**Exercise goal**
From the listing below, retype exactly the line holding "red trapezoid: (428, 448)", the line holding "blue triangle: (393, 495)", and the lines between them; skip everything else.

────────

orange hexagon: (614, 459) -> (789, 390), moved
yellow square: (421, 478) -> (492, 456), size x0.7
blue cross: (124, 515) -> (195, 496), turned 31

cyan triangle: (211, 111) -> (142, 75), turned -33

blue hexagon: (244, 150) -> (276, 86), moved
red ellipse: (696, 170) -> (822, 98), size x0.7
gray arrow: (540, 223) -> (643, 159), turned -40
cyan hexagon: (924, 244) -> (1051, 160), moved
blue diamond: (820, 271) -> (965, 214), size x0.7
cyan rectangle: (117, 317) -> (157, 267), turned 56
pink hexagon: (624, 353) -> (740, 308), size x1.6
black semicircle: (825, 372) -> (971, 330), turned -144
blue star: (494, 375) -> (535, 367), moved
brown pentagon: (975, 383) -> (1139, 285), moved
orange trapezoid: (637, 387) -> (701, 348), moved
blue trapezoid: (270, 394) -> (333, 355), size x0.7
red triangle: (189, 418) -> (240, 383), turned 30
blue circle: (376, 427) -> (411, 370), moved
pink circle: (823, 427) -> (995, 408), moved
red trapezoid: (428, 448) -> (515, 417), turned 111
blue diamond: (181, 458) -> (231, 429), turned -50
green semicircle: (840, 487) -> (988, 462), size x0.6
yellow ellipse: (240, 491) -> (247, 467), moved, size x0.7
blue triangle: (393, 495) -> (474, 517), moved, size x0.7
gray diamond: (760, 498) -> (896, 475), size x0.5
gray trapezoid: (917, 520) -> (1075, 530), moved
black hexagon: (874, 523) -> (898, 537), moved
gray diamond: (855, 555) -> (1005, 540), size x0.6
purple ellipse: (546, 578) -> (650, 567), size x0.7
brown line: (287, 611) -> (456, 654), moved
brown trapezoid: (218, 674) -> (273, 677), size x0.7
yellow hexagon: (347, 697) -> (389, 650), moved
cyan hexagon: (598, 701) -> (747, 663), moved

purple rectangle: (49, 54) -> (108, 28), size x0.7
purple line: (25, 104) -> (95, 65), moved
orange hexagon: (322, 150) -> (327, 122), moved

────────

**Answer area**
red trapezoid: (428, 448) -> (515, 417), turned 111
blue diamond: (181, 458) -> (231, 429), turned -50
green semicircle: (840, 487) -> (988, 462), size x0.6
yellow ellipse: (240, 491) -> (247, 467), moved, size x0.7
blue triangle: (393, 495) -> (474, 517), moved, size x0.7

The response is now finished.